» WHAT NEEDS TO BE DONE: Return the entries that follow exactly, with no images.
#### SOURCE INFORMATION ####
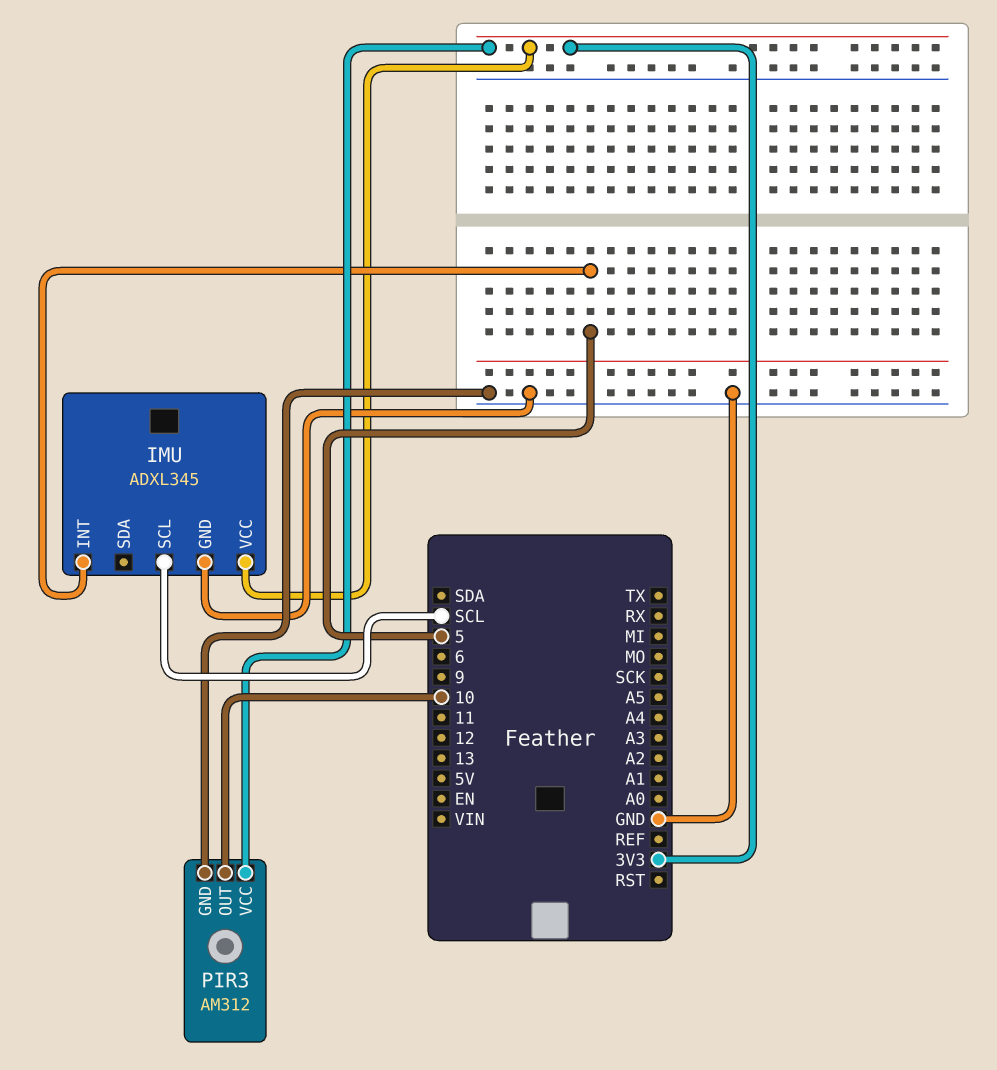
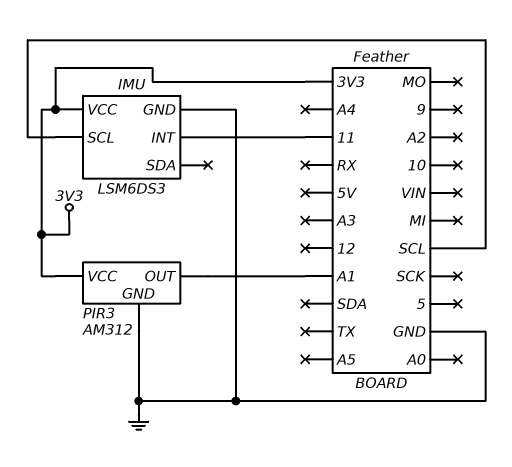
IMU: ADXL345 -> LSM6DS3
IMU pin INT: 5 -> 11
PIR3 pin OUT: 10 -> A1

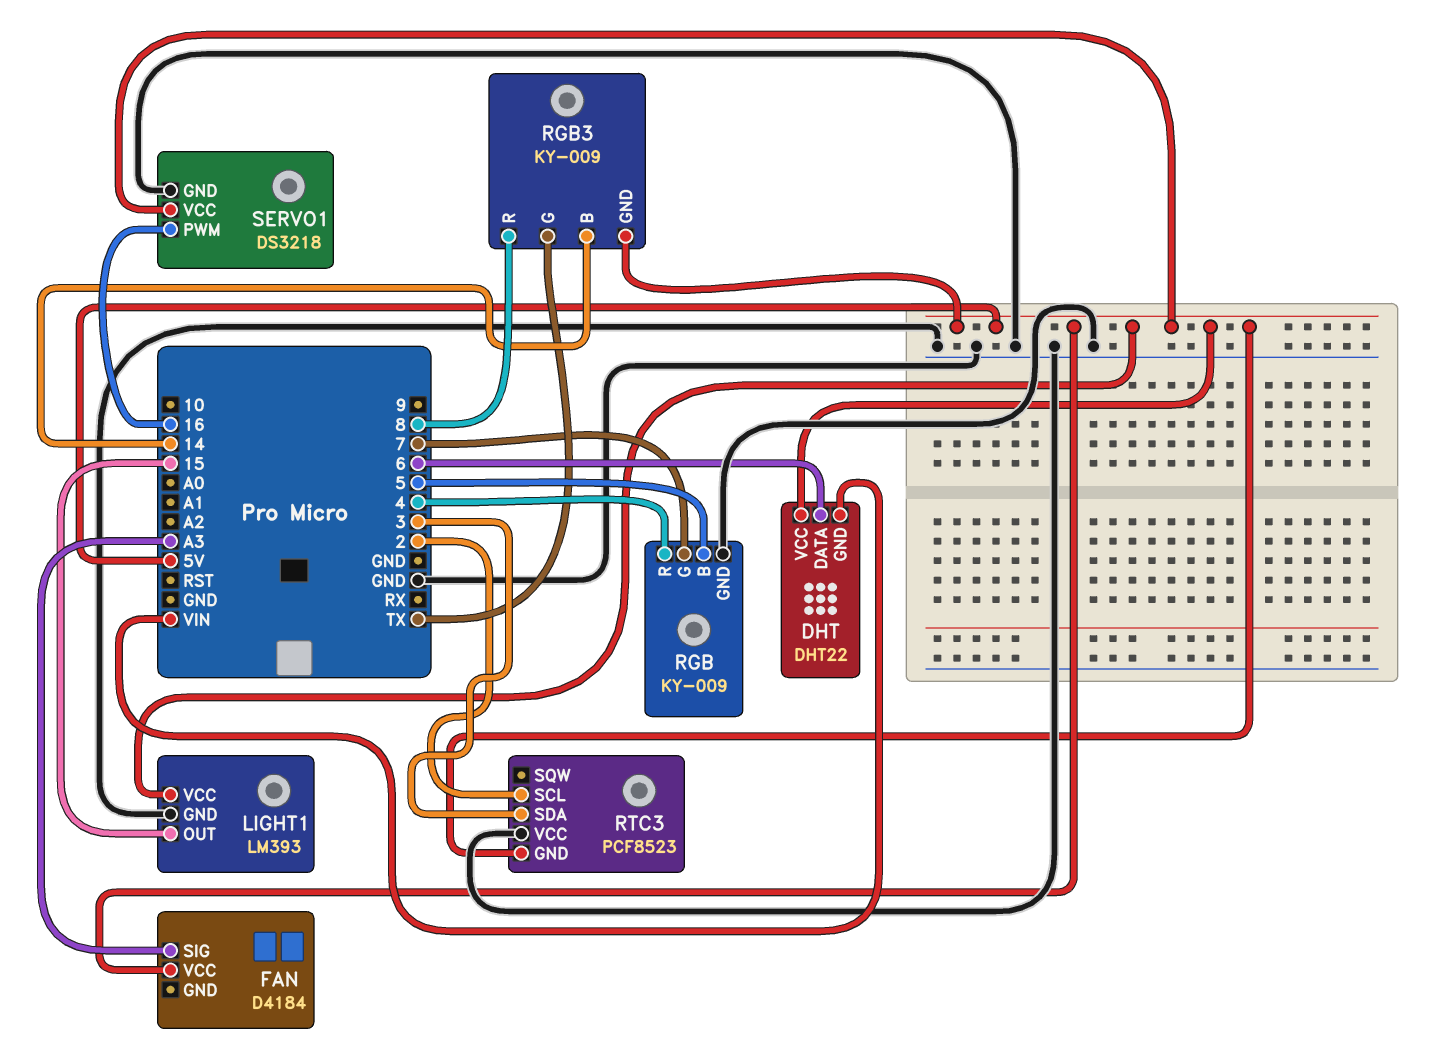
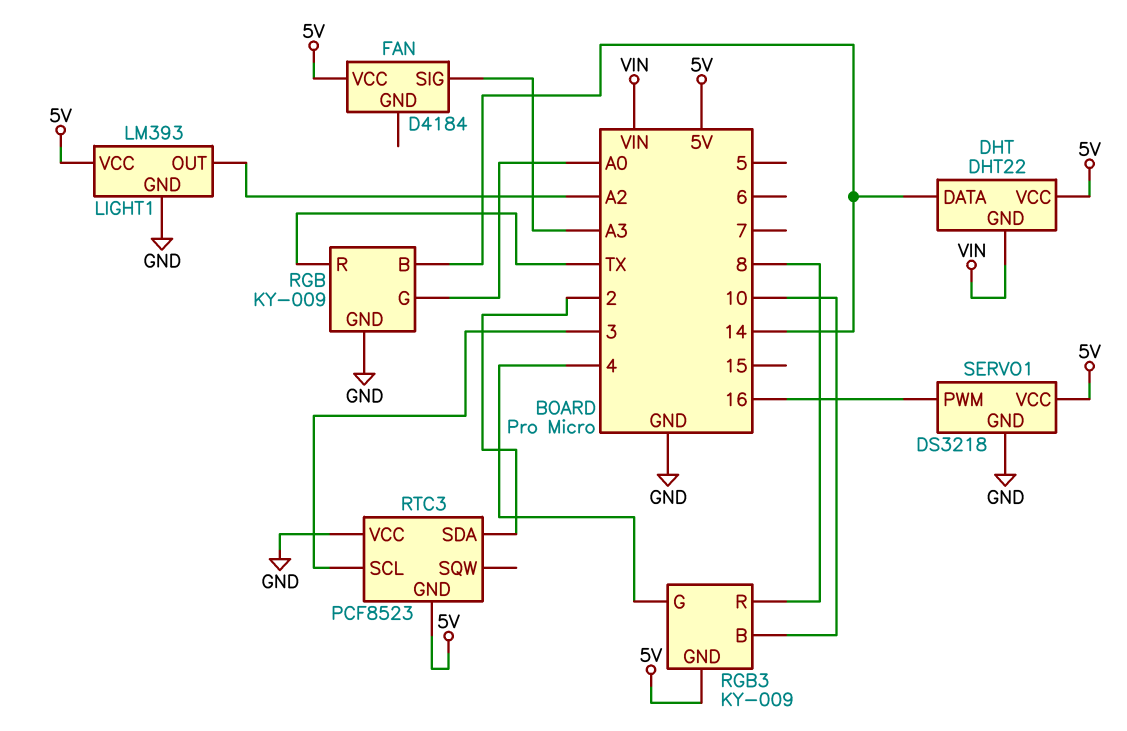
DHT pin DATA: 6 -> 14
LIGHT1 pin OUT: 15 -> A2
RGB pin B: 5 -> 14
RGB pin G: 7 -> A0
RGB pin R: 4 -> TX
RGB3 pin B: 14 -> 10
RGB3 pin G: TX -> 4
RTC3 pin SCL: 2 -> 3
RTC3 pin SDA: 3 -> 2

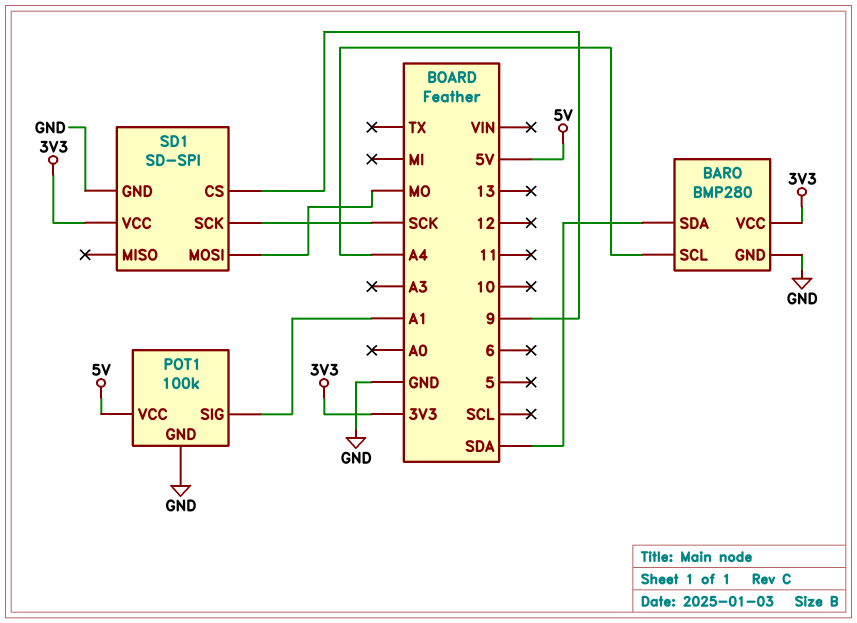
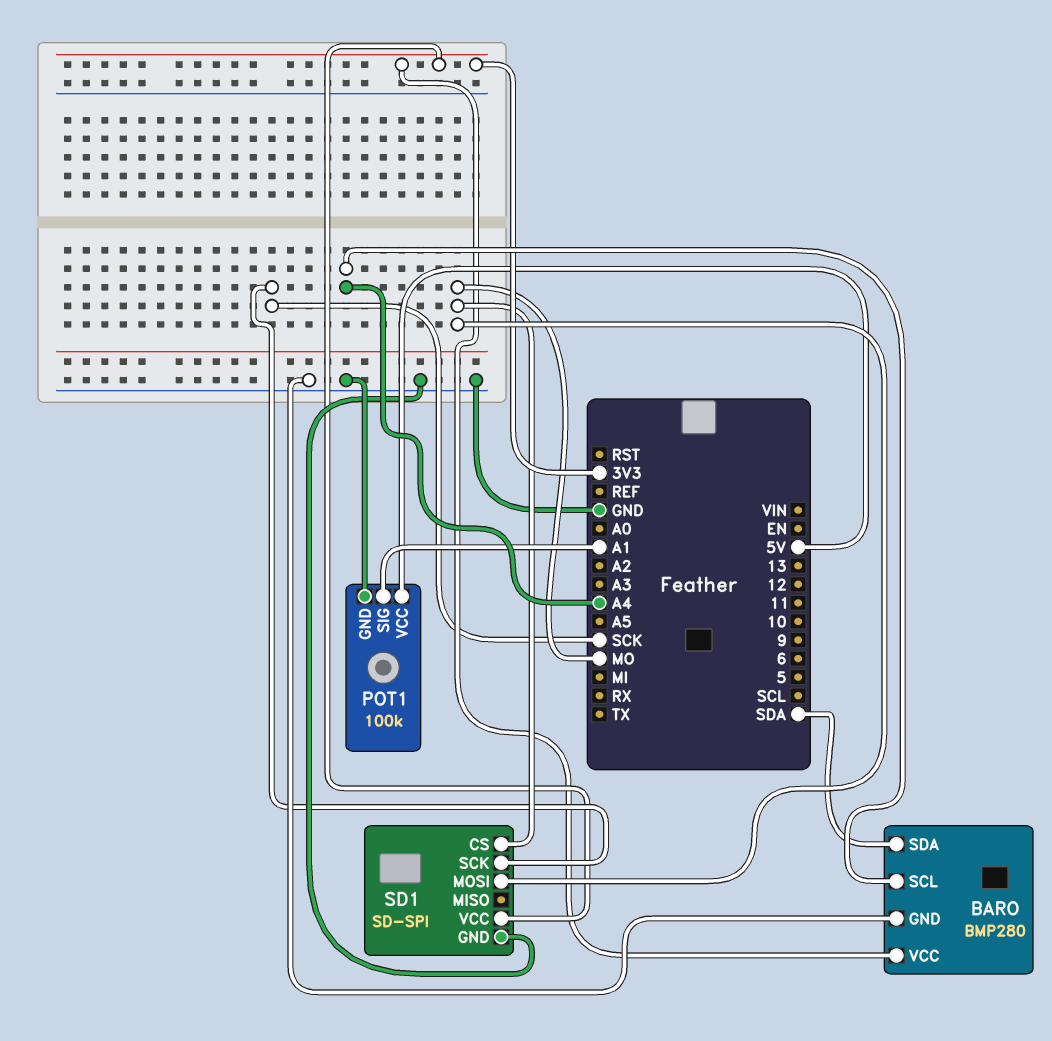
SD1 pin CS: 9 -> MO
####
» RESULT FOR THIS EXERCISE:
IMU: ADXL345 -> LSM6DS3
IMU pin INT: 5 -> 11
PIR3 pin OUT: 10 -> A1

DHT pin DATA: 6 -> 14
LIGHT1 pin OUT: 15 -> A2
RGB pin B: 5 -> 14
RGB pin G: 7 -> A0
RGB pin R: 4 -> TX
RGB3 pin B: 14 -> 10
RGB3 pin G: TX -> 4
RTC3 pin SCL: 2 -> 3
RTC3 pin SDA: 3 -> 2

SD1 pin CS: 9 -> MO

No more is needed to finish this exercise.